Revision comparison data

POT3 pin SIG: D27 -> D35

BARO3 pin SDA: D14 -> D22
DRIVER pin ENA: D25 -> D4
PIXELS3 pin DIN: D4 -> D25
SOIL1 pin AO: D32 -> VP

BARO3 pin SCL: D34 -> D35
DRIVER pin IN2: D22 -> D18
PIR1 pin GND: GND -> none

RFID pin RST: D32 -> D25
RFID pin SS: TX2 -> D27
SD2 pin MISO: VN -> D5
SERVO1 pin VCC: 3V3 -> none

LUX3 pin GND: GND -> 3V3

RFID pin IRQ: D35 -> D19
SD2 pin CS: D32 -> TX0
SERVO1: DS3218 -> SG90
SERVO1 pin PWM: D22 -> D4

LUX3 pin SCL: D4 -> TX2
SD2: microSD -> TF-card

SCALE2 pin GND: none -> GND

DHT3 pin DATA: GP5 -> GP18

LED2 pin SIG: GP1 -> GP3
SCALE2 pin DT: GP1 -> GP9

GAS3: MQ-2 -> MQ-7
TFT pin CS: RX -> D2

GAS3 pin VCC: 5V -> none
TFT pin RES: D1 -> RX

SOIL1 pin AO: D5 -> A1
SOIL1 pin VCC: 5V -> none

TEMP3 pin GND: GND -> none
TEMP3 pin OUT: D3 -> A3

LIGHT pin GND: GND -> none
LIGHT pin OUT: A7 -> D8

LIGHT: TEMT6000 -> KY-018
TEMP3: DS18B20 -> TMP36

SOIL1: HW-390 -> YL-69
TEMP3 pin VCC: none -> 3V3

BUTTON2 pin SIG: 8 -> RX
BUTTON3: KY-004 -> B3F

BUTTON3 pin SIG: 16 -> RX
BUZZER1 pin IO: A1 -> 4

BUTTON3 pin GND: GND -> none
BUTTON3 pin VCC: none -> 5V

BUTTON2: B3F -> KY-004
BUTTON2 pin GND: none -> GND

* Problem statement
Beginning with the first line above, transcribe all of the data exactly.

* Response below
POT3 pin SIG: D27 -> D35

BARO3 pin SDA: D14 -> D22
DRIVER pin ENA: D25 -> D4
PIXELS3 pin DIN: D4 -> D25
SOIL1 pin AO: D32 -> VP

BARO3 pin SCL: D34 -> D35
DRIVER pin IN2: D22 -> D18
PIR1 pin GND: GND -> none

RFID pin RST: D32 -> D25
RFID pin SS: TX2 -> D27
SD2 pin MISO: VN -> D5
SERVO1 pin VCC: 3V3 -> none

LUX3 pin GND: GND -> 3V3

RFID pin IRQ: D35 -> D19
SD2 pin CS: D32 -> TX0
SERVO1: DS3218 -> SG90
SERVO1 pin PWM: D22 -> D4

LUX3 pin SCL: D4 -> TX2
SD2: microSD -> TF-card

SCALE2 pin GND: none -> GND

DHT3 pin DATA: GP5 -> GP18

LED2 pin SIG: GP1 -> GP3
SCALE2 pin DT: GP1 -> GP9

GAS3: MQ-2 -> MQ-7
TFT pin CS: RX -> D2

GAS3 pin VCC: 5V -> none
TFT pin RES: D1 -> RX

SOIL1 pin AO: D5 -> A1
SOIL1 pin VCC: 5V -> none

TEMP3 pin GND: GND -> none
TEMP3 pin OUT: D3 -> A3

LIGHT pin GND: GND -> none
LIGHT pin OUT: A7 -> D8

LIGHT: TEMT6000 -> KY-018
TEMP3: DS18B20 -> TMP36

SOIL1: HW-390 -> YL-69
TEMP3 pin VCC: none -> 3V3

BUTTON2 pin SIG: 8 -> RX
BUTTON3: KY-004 -> B3F

BUTTON3 pin SIG: 16 -> RX
BUZZER1 pin IO: A1 -> 4

BUTTON3 pin GND: GND -> none
BUTTON3 pin VCC: none -> 5V

BUTTON2: B3F -> KY-004
BUTTON2 pin GND: none -> GND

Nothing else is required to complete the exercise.